[Object matching data]
------------------------------------------------------------------------
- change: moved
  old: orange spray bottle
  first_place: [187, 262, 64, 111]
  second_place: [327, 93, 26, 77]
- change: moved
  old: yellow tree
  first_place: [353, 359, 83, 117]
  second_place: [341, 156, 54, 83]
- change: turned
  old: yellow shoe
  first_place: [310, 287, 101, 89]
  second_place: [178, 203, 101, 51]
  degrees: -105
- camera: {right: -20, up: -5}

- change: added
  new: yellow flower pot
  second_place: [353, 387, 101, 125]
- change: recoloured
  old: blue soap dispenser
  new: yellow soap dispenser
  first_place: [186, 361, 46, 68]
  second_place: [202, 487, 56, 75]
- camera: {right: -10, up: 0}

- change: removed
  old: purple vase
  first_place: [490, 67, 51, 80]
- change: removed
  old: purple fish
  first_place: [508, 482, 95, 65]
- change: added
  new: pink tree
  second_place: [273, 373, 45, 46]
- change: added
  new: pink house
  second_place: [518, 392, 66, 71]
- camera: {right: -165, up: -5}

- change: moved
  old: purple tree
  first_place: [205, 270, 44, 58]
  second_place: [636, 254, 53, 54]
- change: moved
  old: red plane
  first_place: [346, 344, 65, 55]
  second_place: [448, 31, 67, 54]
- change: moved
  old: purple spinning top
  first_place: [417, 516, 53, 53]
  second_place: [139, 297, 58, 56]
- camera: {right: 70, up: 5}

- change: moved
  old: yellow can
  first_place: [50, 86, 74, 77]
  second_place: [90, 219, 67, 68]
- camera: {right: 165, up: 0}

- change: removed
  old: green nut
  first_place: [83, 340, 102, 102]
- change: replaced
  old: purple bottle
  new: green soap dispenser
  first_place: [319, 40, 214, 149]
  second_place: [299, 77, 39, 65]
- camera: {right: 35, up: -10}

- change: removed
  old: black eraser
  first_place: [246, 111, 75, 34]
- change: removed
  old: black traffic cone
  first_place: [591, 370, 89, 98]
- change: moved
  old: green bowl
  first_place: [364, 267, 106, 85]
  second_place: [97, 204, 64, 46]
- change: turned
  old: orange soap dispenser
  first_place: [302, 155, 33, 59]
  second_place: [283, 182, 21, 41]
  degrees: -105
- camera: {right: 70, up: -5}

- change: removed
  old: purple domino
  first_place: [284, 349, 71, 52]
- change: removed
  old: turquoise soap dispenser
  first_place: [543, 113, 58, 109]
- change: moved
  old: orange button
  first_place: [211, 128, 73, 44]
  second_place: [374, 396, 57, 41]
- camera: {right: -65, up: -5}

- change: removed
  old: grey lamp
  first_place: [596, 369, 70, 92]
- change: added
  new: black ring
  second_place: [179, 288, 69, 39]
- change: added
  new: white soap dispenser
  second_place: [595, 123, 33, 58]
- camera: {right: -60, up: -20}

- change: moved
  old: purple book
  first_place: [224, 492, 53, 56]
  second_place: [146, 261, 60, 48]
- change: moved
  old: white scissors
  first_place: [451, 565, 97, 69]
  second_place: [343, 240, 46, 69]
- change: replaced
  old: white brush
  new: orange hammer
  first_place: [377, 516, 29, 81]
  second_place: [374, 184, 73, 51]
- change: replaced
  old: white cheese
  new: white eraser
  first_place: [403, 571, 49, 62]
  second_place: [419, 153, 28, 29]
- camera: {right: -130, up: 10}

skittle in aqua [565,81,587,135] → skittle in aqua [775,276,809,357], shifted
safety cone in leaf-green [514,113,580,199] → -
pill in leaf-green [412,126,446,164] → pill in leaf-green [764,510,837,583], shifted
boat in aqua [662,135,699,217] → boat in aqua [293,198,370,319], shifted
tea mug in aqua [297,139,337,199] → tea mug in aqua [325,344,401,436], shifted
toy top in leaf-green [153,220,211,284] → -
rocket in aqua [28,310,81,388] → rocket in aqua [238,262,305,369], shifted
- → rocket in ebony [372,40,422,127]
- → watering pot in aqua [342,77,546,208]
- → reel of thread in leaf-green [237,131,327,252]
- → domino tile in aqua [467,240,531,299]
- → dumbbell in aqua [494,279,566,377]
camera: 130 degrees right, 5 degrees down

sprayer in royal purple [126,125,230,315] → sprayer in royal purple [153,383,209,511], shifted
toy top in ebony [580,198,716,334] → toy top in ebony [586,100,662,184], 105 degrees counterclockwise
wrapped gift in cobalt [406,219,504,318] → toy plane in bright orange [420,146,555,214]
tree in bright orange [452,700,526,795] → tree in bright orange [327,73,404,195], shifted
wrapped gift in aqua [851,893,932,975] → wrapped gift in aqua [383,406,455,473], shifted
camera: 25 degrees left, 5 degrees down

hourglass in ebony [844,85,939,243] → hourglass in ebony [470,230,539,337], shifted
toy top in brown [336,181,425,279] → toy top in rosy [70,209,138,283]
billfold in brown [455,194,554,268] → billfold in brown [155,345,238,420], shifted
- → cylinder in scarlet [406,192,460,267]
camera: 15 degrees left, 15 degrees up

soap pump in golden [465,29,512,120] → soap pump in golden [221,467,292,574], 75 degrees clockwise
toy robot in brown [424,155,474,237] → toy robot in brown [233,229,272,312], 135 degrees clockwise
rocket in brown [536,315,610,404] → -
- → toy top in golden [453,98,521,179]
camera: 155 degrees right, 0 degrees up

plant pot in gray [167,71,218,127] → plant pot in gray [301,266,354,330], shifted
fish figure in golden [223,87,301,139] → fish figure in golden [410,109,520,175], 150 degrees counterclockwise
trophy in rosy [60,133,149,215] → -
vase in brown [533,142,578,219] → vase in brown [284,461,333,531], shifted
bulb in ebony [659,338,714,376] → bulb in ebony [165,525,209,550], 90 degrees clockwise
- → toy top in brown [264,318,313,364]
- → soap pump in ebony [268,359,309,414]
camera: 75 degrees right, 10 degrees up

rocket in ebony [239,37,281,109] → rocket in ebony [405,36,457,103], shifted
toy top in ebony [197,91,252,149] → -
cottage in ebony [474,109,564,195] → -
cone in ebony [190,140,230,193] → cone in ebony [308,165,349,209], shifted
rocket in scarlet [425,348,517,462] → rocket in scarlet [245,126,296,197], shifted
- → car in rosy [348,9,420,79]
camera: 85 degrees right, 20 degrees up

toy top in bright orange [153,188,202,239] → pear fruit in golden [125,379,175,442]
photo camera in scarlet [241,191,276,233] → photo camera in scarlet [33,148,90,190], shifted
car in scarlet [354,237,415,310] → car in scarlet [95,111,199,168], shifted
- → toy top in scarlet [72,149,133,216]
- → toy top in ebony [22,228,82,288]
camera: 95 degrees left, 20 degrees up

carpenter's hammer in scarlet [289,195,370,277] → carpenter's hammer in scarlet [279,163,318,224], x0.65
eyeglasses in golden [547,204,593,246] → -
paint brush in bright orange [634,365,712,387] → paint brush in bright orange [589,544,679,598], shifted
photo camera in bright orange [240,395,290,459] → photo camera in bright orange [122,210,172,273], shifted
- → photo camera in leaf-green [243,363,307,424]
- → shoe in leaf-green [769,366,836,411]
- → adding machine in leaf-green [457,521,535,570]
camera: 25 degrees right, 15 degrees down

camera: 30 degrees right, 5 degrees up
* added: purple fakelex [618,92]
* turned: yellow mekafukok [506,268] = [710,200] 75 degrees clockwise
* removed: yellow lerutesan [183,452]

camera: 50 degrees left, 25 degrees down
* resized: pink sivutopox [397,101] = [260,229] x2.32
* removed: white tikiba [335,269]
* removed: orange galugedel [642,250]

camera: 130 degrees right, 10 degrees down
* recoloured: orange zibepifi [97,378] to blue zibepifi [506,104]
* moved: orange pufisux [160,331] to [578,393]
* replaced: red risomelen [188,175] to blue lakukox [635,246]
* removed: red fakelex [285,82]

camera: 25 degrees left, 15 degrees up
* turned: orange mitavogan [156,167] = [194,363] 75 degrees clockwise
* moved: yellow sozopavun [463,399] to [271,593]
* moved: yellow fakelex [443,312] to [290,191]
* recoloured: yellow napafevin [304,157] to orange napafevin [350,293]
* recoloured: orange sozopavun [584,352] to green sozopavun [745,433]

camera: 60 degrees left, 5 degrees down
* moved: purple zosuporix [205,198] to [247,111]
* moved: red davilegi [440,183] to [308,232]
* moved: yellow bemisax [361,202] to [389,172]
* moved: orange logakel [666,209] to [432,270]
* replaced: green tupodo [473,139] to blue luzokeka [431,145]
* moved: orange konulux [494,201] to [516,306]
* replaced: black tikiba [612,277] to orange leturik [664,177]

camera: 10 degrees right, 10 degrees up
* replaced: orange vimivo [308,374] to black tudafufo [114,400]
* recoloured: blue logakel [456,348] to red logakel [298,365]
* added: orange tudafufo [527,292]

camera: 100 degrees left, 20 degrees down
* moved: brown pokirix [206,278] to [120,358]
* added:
------------------------------------------------------------------------
WHAT IS BEING ASKED
Beginning at the line above that contains "skittle in aqua [565,81,587,135]", return each line exactly through the line that contains "- → dumbbell in aqua [494,279,566,377]", and no others.

ANSWER
skittle in aqua [565,81,587,135] → skittle in aqua [775,276,809,357], shifted
safety cone in leaf-green [514,113,580,199] → -
pill in leaf-green [412,126,446,164] → pill in leaf-green [764,510,837,583], shifted
boat in aqua [662,135,699,217] → boat in aqua [293,198,370,319], shifted
tea mug in aqua [297,139,337,199] → tea mug in aqua [325,344,401,436], shifted
toy top in leaf-green [153,220,211,284] → -
rocket in aqua [28,310,81,388] → rocket in aqua [238,262,305,369], shifted
- → rocket in ebony [372,40,422,127]
- → watering pot in aqua [342,77,546,208]
- → reel of thread in leaf-green [237,131,327,252]
- → domino tile in aqua [467,240,531,299]
- → dumbbell in aqua [494,279,566,377]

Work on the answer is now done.